● **EXERCISE DETAILS**
Every line from the one containing "pink circle at" to the one containing "black ellipse at" in the records below, both included, must be set down exactly, and no other line.

● **INPUT DATA**
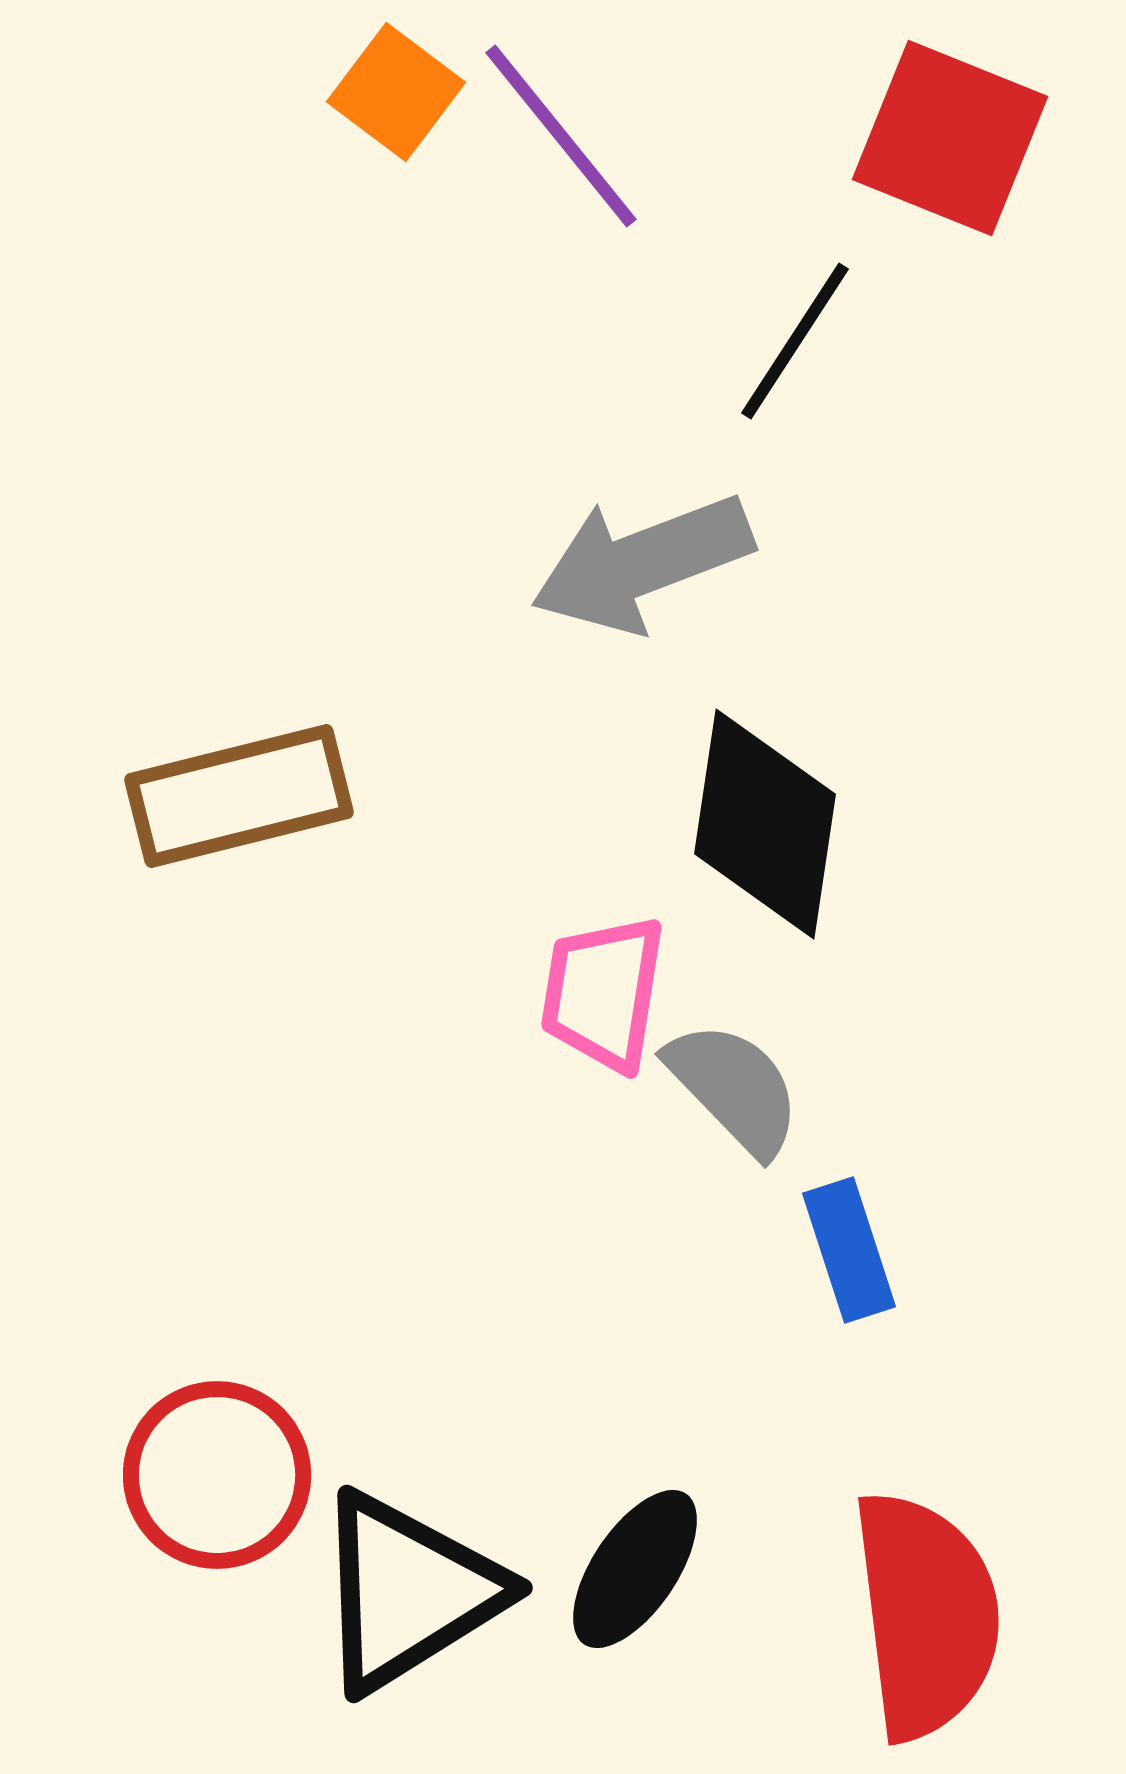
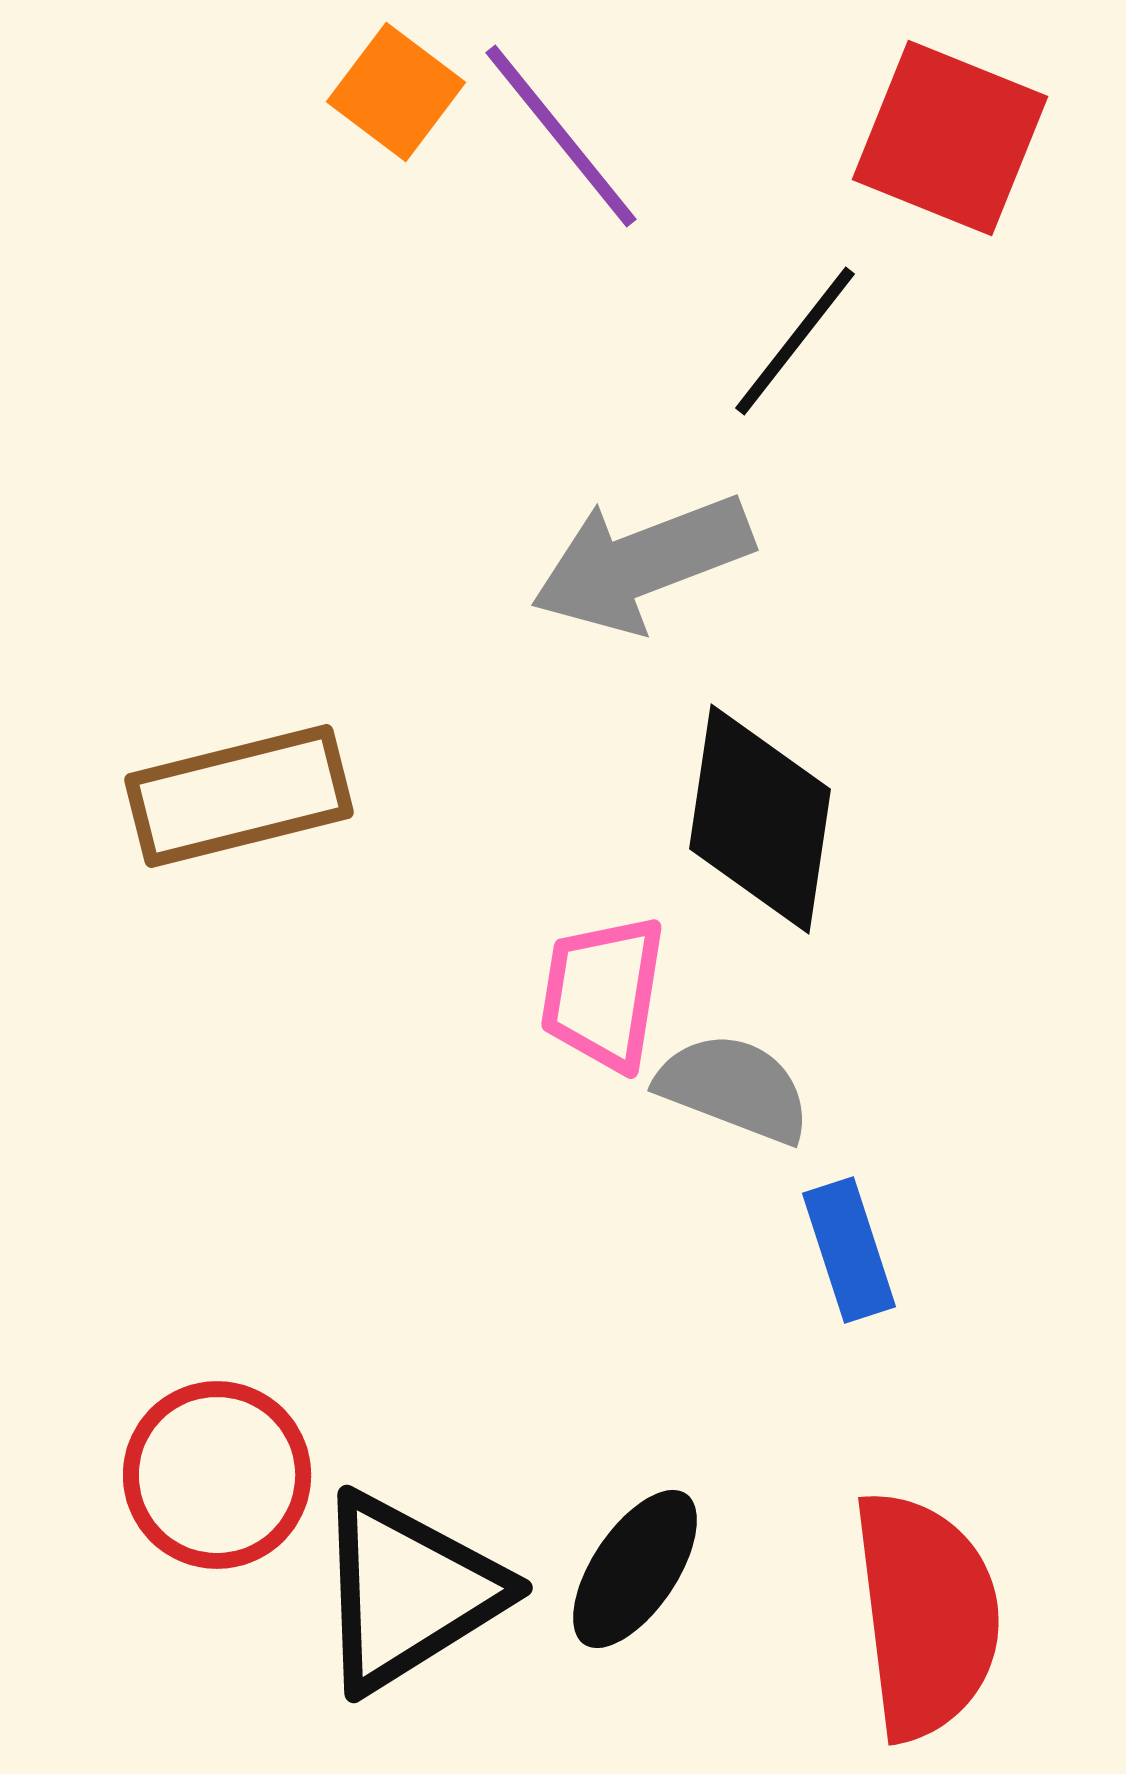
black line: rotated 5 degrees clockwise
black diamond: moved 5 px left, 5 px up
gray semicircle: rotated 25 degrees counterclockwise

---

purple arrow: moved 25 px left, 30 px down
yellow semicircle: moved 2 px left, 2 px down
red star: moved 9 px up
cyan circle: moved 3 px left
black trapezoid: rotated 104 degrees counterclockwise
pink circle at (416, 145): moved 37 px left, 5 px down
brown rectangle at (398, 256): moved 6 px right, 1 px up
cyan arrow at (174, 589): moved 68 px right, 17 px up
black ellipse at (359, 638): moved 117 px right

● **OUTPUT FOR THIS EXERCISE**
pink circle at (416, 145): moved 37 px left, 5 px down
brown rectangle at (398, 256): moved 6 px right, 1 px up
cyan arrow at (174, 589): moved 68 px right, 17 px up
black ellipse at (359, 638): moved 117 px right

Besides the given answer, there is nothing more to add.